- **Exercise**
Word for word, write out all of the entries that follow.

···

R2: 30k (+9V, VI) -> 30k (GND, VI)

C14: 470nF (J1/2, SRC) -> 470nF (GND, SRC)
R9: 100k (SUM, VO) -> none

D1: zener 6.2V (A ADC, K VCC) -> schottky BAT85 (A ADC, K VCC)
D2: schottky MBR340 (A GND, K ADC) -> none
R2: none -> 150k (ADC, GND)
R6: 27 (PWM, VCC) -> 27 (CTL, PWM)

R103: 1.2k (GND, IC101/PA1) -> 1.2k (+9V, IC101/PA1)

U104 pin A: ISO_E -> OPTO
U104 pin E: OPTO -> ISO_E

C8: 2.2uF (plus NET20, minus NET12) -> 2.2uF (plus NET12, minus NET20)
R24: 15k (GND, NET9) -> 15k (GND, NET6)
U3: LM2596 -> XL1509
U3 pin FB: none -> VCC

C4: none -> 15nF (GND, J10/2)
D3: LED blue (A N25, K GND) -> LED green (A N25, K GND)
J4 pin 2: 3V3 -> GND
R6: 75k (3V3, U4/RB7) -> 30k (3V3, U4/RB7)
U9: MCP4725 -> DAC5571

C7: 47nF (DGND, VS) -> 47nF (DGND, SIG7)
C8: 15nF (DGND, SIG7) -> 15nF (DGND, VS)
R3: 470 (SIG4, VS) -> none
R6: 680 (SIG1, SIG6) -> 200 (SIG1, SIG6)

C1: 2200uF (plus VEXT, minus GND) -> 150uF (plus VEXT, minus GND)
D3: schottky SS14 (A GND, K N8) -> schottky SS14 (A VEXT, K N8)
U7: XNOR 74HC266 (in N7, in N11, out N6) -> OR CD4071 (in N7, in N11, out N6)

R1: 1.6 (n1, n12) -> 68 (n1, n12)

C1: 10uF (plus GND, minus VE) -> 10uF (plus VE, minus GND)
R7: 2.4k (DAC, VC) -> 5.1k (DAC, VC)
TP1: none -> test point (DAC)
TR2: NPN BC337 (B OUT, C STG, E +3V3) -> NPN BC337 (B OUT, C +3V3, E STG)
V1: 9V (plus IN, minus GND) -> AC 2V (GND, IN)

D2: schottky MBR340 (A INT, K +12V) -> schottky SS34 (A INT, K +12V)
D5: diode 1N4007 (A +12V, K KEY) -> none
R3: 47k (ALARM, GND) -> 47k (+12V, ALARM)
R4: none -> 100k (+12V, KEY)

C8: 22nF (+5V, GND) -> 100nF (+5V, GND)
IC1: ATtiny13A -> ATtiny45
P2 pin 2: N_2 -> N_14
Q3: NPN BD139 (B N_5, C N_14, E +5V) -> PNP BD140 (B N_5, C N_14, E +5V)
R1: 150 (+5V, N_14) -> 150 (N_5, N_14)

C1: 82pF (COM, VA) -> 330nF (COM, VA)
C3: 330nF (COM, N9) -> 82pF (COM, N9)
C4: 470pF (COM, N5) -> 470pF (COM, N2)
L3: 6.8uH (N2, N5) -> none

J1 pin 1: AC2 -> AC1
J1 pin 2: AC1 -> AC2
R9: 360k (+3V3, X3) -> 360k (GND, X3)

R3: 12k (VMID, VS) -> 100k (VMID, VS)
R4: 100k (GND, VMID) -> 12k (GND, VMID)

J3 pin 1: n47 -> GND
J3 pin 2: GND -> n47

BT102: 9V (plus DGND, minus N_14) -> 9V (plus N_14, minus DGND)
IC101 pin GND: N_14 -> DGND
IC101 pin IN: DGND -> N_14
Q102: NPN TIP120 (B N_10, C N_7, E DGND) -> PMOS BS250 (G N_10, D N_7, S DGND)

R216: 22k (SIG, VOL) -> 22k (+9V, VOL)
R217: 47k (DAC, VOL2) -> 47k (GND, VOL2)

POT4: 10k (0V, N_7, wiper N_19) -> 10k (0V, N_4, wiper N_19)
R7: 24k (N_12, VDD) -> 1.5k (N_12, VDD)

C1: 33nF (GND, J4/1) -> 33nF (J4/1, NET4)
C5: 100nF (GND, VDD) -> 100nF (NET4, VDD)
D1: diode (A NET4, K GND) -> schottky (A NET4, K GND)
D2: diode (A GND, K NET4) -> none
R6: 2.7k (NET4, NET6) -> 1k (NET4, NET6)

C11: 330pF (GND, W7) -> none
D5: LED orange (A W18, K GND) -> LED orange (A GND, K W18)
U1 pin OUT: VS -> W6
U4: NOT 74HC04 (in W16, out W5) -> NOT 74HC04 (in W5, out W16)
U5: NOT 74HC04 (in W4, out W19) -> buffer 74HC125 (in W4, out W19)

···

- **Task output**
R2: 30k (+9V, VI) -> 30k (GND, VI)

C14: 470nF (J1/2, SRC) -> 470nF (GND, SRC)
R9: 100k (SUM, VO) -> none

D1: zener 6.2V (A ADC, K VCC) -> schottky BAT85 (A ADC, K VCC)
D2: schottky MBR340 (A GND, K ADC) -> none
R2: none -> 150k (ADC, GND)
R6: 27 (PWM, VCC) -> 27 (CTL, PWM)

R103: 1.2k (GND, IC101/PA1) -> 1.2k (+9V, IC101/PA1)

U104 pin A: ISO_E -> OPTO
U104 pin E: OPTO -> ISO_E

C8: 2.2uF (plus NET20, minus NET12) -> 2.2uF (plus NET12, minus NET20)
R24: 15k (GND, NET9) -> 15k (GND, NET6)
U3: LM2596 -> XL1509
U3 pin FB: none -> VCC

C4: none -> 15nF (GND, J10/2)
D3: LED blue (A N25, K GND) -> LED green (A N25, K GND)
J4 pin 2: 3V3 -> GND
R6: 75k (3V3, U4/RB7) -> 30k (3V3, U4/RB7)
U9: MCP4725 -> DAC5571

C7: 47nF (DGND, VS) -> 47nF (DGND, SIG7)
C8: 15nF (DGND, SIG7) -> 15nF (DGND, VS)
R3: 470 (SIG4, VS) -> none
R6: 680 (SIG1, SIG6) -> 200 (SIG1, SIG6)

C1: 2200uF (plus VEXT, minus GND) -> 150uF (plus VEXT, minus GND)
D3: schottky SS14 (A GND, K N8) -> schottky SS14 (A VEXT, K N8)
U7: XNOR 74HC266 (in N7, in N11, out N6) -> OR CD4071 (in N7, in N11, out N6)

R1: 1.6 (n1, n12) -> 68 (n1, n12)

C1: 10uF (plus GND, minus VE) -> 10uF (plus VE, minus GND)
R7: 2.4k (DAC, VC) -> 5.1k (DAC, VC)
TP1: none -> test point (DAC)
TR2: NPN BC337 (B OUT, C STG, E +3V3) -> NPN BC337 (B OUT, C +3V3, E STG)
V1: 9V (plus IN, minus GND) -> AC 2V (GND, IN)

D2: schottky MBR340 (A INT, K +12V) -> schottky SS34 (A INT, K +12V)
D5: diode 1N4007 (A +12V, K KEY) -> none
R3: 47k (ALARM, GND) -> 47k (+12V, ALARM)
R4: none -> 100k (+12V, KEY)

C8: 22nF (+5V, GND) -> 100nF (+5V, GND)
IC1: ATtiny13A -> ATtiny45
P2 pin 2: N_2 -> N_14
Q3: NPN BD139 (B N_5, C N_14, E +5V) -> PNP BD140 (B N_5, C N_14, E +5V)
R1: 150 (+5V, N_14) -> 150 (N_5, N_14)

C1: 82pF (COM, VA) -> 330nF (COM, VA)
C3: 330nF (COM, N9) -> 82pF (COM, N9)
C4: 470pF (COM, N5) -> 470pF (COM, N2)
L3: 6.8uH (N2, N5) -> none

J1 pin 1: AC2 -> AC1
J1 pin 2: AC1 -> AC2
R9: 360k (+3V3, X3) -> 360k (GND, X3)

R3: 12k (VMID, VS) -> 100k (VMID, VS)
R4: 100k (GND, VMID) -> 12k (GND, VMID)

J3 pin 1: n47 -> GND
J3 pin 2: GND -> n47

BT102: 9V (plus DGND, minus N_14) -> 9V (plus N_14, minus DGND)
IC101 pin GND: N_14 -> DGND
IC101 pin IN: DGND -> N_14
Q102: NPN TIP120 (B N_10, C N_7, E DGND) -> PMOS BS250 (G N_10, D N_7, S DGND)

R216: 22k (SIG, VOL) -> 22k (+9V, VOL)
R217: 47k (DAC, VOL2) -> 47k (GND, VOL2)

POT4: 10k (0V, N_7, wiper N_19) -> 10k (0V, N_4, wiper N_19)
R7: 24k (N_12, VDD) -> 1.5k (N_12, VDD)

C1: 33nF (GND, J4/1) -> 33nF (J4/1, NET4)
C5: 100nF (GND, VDD) -> 100nF (NET4, VDD)
D1: diode (A NET4, K GND) -> schottky (A NET4, K GND)
D2: diode (A GND, K NET4) -> none
R6: 2.7k (NET4, NET6) -> 1k (NET4, NET6)

C11: 330pF (GND, W7) -> none
D5: LED orange (A W18, K GND) -> LED orange (A GND, K W18)
U1 pin OUT: VS -> W6
U4: NOT 74HC04 (in W16, out W5) -> NOT 74HC04 (in W5, out W16)
U5: NOT 74HC04 (in W4, out W19) -> buffer 74HC125 (in W4, out W19)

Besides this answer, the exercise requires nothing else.